Start of DATA RECORDS

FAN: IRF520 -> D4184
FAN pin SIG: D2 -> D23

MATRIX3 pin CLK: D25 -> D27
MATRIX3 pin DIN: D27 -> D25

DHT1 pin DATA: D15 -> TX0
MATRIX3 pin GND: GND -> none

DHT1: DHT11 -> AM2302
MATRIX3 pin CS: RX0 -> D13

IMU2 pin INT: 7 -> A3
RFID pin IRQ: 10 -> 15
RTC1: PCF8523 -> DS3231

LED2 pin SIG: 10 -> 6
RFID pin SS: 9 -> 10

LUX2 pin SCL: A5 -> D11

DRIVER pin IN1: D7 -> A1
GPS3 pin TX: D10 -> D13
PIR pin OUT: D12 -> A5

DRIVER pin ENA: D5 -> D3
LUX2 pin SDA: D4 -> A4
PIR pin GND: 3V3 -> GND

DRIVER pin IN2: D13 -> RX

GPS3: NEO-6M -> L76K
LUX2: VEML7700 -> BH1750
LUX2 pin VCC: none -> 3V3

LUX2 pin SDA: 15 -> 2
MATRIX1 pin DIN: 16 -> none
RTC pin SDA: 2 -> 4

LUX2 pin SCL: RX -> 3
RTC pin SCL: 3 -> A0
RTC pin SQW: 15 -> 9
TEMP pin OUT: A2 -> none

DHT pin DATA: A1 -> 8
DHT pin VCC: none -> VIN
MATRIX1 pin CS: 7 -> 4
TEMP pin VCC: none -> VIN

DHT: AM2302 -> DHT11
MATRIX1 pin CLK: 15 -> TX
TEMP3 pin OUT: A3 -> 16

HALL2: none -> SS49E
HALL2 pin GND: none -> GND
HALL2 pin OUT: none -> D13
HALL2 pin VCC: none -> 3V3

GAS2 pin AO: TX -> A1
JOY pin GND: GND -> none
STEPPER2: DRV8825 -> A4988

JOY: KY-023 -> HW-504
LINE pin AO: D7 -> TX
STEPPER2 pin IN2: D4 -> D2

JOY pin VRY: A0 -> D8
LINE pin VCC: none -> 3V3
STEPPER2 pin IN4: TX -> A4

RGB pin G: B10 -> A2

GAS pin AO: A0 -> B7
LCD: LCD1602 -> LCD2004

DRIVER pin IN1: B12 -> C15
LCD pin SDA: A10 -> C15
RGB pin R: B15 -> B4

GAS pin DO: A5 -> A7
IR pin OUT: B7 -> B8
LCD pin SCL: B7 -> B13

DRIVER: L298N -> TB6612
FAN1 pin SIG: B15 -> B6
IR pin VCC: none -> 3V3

End of DATA RECORDS

[GOAL OF THE EXERCISE]: Write out all the records above again, exactly as they stand.

[TASK ANSWER]:
FAN: IRF520 -> D4184
FAN pin SIG: D2 -> D23

MATRIX3 pin CLK: D25 -> D27
MATRIX3 pin DIN: D27 -> D25

DHT1 pin DATA: D15 -> TX0
MATRIX3 pin GND: GND -> none

DHT1: DHT11 -> AM2302
MATRIX3 pin CS: RX0 -> D13

IMU2 pin INT: 7 -> A3
RFID pin IRQ: 10 -> 15
RTC1: PCF8523 -> DS3231

LED2 pin SIG: 10 -> 6
RFID pin SS: 9 -> 10

LUX2 pin SCL: A5 -> D11

DRIVER pin IN1: D7 -> A1
GPS3 pin TX: D10 -> D13
PIR pin OUT: D12 -> A5

DRIVER pin ENA: D5 -> D3
LUX2 pin SDA: D4 -> A4
PIR pin GND: 3V3 -> GND

DRIVER pin IN2: D13 -> RX

GPS3: NEO-6M -> L76K
LUX2: VEML7700 -> BH1750
LUX2 pin VCC: none -> 3V3

LUX2 pin SDA: 15 -> 2
MATRIX1 pin DIN: 16 -> none
RTC pin SDA: 2 -> 4

LUX2 pin SCL: RX -> 3
RTC pin SCL: 3 -> A0
RTC pin SQW: 15 -> 9
TEMP pin OUT: A2 -> none

DHT pin DATA: A1 -> 8
DHT pin VCC: none -> VIN
MATRIX1 pin CS: 7 -> 4
TEMP pin VCC: none -> VIN

DHT: AM2302 -> DHT11
MATRIX1 pin CLK: 15 -> TX
TEMP3 pin OUT: A3 -> 16

HALL2: none -> SS49E
HALL2 pin GND: none -> GND
HALL2 pin OUT: none -> D13
HALL2 pin VCC: none -> 3V3

GAS2 pin AO: TX -> A1
JOY pin GND: GND -> none
STEPPER2: DRV8825 -> A4988

JOY: KY-023 -> HW-504
LINE pin AO: D7 -> TX
STEPPER2 pin IN2: D4 -> D2

JOY pin VRY: A0 -> D8
LINE pin VCC: none -> 3V3
STEPPER2 pin IN4: TX -> A4

RGB pin G: B10 -> A2

GAS pin AO: A0 -> B7
LCD: LCD1602 -> LCD2004

DRIVER pin IN1: B12 -> C15
LCD pin SDA: A10 -> C15
RGB pin R: B15 -> B4

GAS pin DO: A5 -> A7
IR pin OUT: B7 -> B8
LCD pin SCL: B7 -> B13

DRIVER: L298N -> TB6612
FAN1 pin SIG: B15 -> B6
IR pin VCC: none -> 3V3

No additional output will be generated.